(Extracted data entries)
++++
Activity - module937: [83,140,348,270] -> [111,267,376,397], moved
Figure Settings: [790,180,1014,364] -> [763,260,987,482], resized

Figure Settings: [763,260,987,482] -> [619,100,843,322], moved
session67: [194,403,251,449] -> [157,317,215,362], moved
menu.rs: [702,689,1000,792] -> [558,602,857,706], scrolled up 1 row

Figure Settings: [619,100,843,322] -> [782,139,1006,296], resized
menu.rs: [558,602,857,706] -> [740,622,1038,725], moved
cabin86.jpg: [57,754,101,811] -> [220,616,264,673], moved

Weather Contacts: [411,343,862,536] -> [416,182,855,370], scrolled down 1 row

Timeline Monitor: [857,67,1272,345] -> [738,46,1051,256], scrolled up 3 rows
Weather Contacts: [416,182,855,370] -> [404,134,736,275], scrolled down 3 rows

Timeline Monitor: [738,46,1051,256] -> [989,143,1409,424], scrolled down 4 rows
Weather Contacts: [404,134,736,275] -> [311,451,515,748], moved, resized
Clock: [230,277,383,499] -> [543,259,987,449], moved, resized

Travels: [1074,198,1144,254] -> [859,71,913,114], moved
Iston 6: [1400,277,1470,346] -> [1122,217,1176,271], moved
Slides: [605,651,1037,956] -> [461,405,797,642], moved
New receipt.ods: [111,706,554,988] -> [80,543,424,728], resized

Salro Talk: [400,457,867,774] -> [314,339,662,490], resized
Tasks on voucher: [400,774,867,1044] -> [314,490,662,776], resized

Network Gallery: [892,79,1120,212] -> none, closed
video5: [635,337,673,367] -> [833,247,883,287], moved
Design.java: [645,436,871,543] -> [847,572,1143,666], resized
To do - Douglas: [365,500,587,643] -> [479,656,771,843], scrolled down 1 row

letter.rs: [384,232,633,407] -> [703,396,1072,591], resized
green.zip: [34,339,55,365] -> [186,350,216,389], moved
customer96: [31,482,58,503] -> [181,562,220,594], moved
++++
- **Your assignment**
Word for word, restate the data above from its first line down to and including the line with "Clock: [230,277,383,499] ->".

- **Written solution**
Activity - module937: [83,140,348,270] -> [111,267,376,397], moved
Figure Settings: [790,180,1014,364] -> [763,260,987,482], resized

Figure Settings: [763,260,987,482] -> [619,100,843,322], moved
session67: [194,403,251,449] -> [157,317,215,362], moved
menu.rs: [702,689,1000,792] -> [558,602,857,706], scrolled up 1 row

Figure Settings: [619,100,843,322] -> [782,139,1006,296], resized
menu.rs: [558,602,857,706] -> [740,622,1038,725], moved
cabin86.jpg: [57,754,101,811] -> [220,616,264,673], moved

Weather Contacts: [411,343,862,536] -> [416,182,855,370], scrolled down 1 row

Timeline Monitor: [857,67,1272,345] -> [738,46,1051,256], scrolled up 3 rows
Weather Contacts: [416,182,855,370] -> [404,134,736,275], scrolled down 3 rows

Timeline Monitor: [738,46,1051,256] -> [989,143,1409,424], scrolled down 4 rows
Weather Contacts: [404,134,736,275] -> [311,451,515,748], moved, resized
Clock: [230,277,383,499] -> [543,259,987,449], moved, resized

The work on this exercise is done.